Work order | Print the whole listing exactly as it appears, but skip the pictures.

===== Excerpted data =====

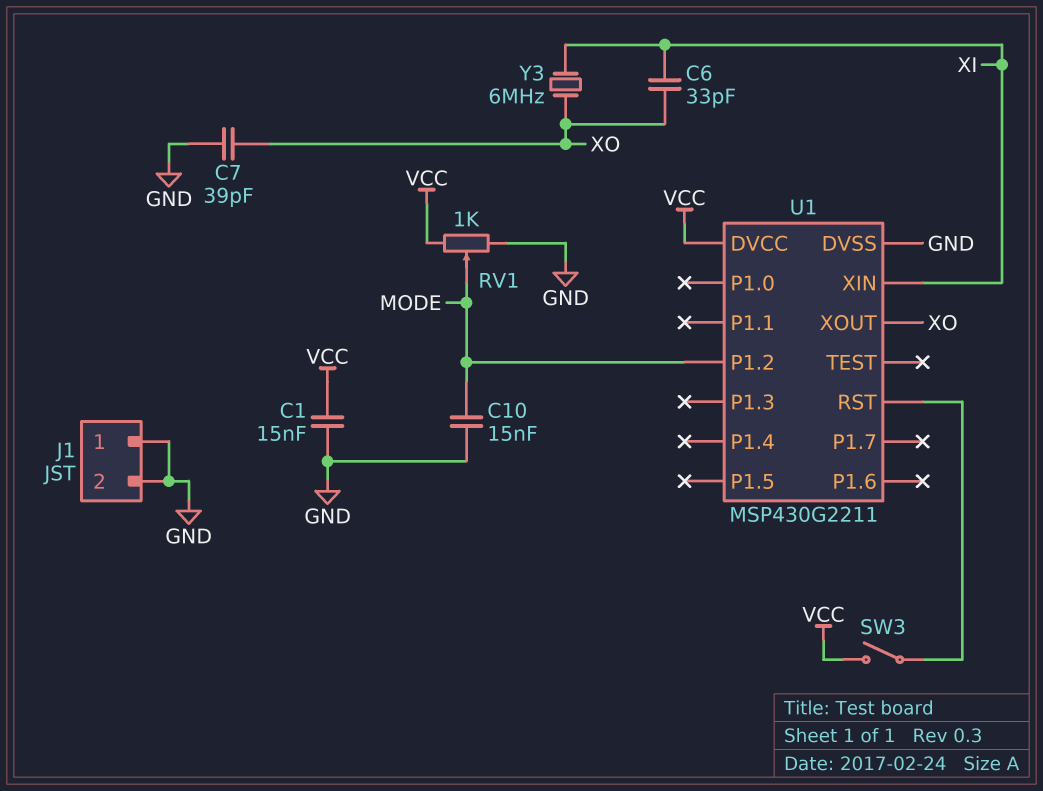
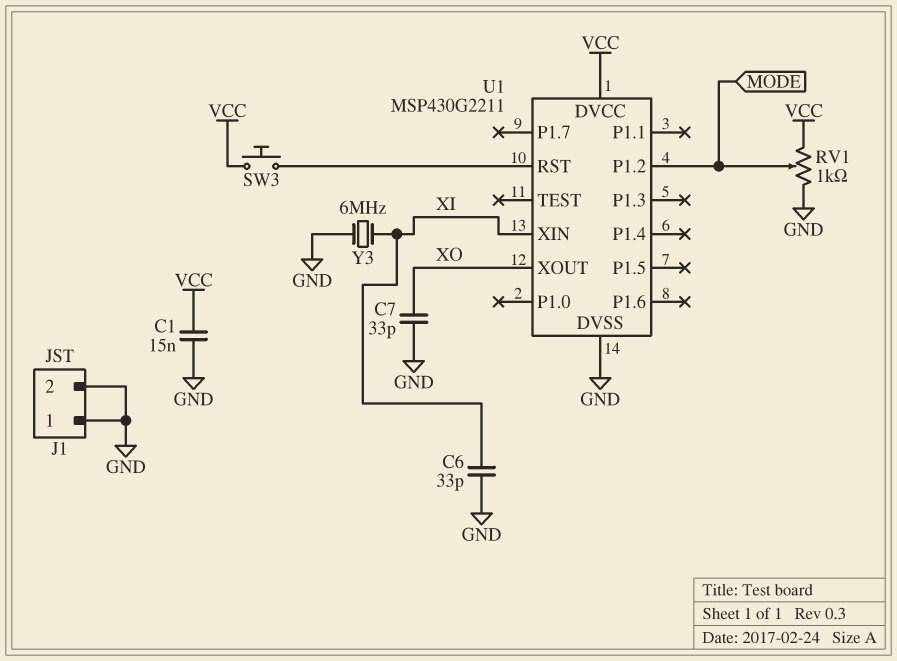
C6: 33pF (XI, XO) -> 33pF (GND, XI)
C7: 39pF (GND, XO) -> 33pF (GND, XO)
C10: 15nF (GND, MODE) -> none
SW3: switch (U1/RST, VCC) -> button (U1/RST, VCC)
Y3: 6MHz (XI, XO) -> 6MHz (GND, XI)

=====

Response area |
C6: 33pF (XI, XO) -> 33pF (GND, XI)
C7: 39pF (GND, XO) -> 33pF (GND, XO)
C10: 15nF (GND, MODE) -> none
SW3: switch (U1/RST, VCC) -> button (U1/RST, VCC)
Y3: 6MHz (XI, XO) -> 6MHz (GND, XI)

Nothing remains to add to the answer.